- _About this task_: Both the line containing "(843, 234) = (593, 284): black" and the last line of the listing are included: write out exactly the lines from one to the other.
━━━━━ Data block ━━━━━
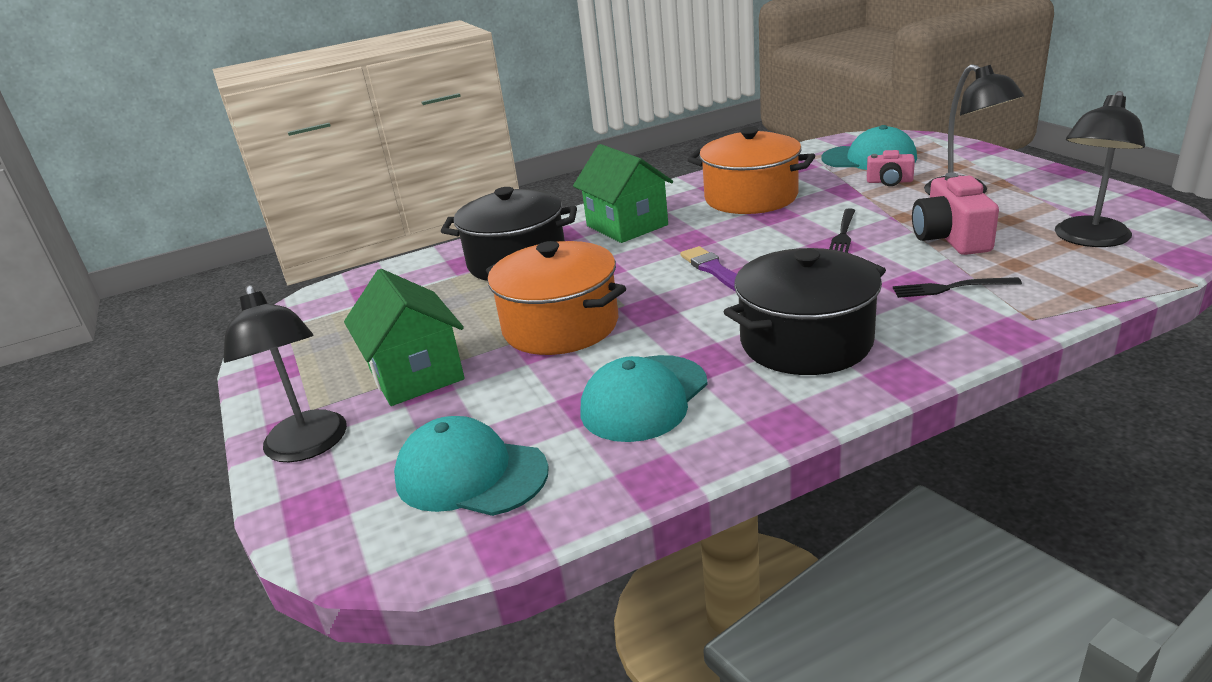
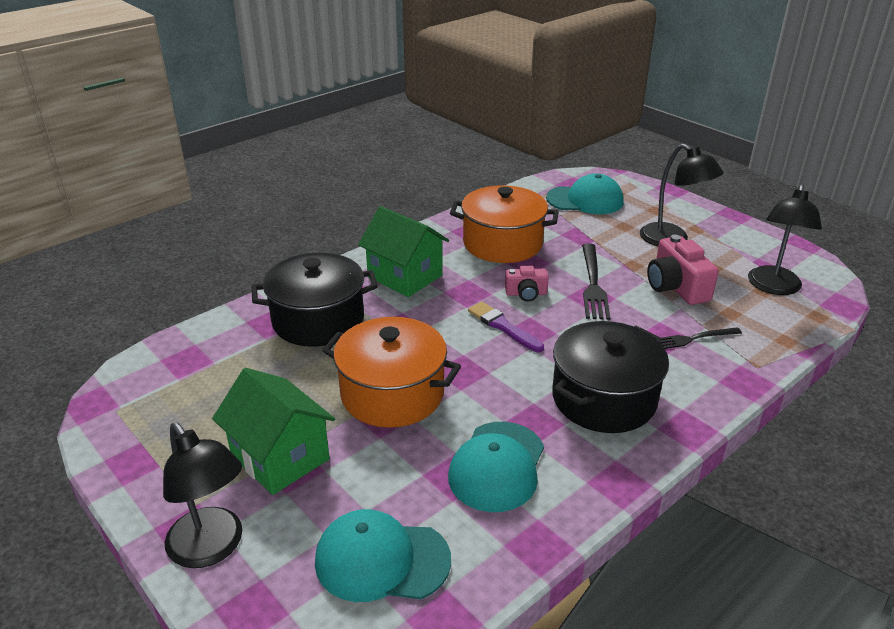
camera: 20 degrees left, 5 degrees up
(843, 234) = (593, 284): black fork -> black fork, size x1.55
(889, 181) = (610, 226): pink camera -> pink camera (526, 293)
━━━━━
- _Written answer_:
(843, 234) = (593, 284): black fork -> black fork, size x1.55
(889, 181) = (610, 226): pink camera -> pink camera (526, 293)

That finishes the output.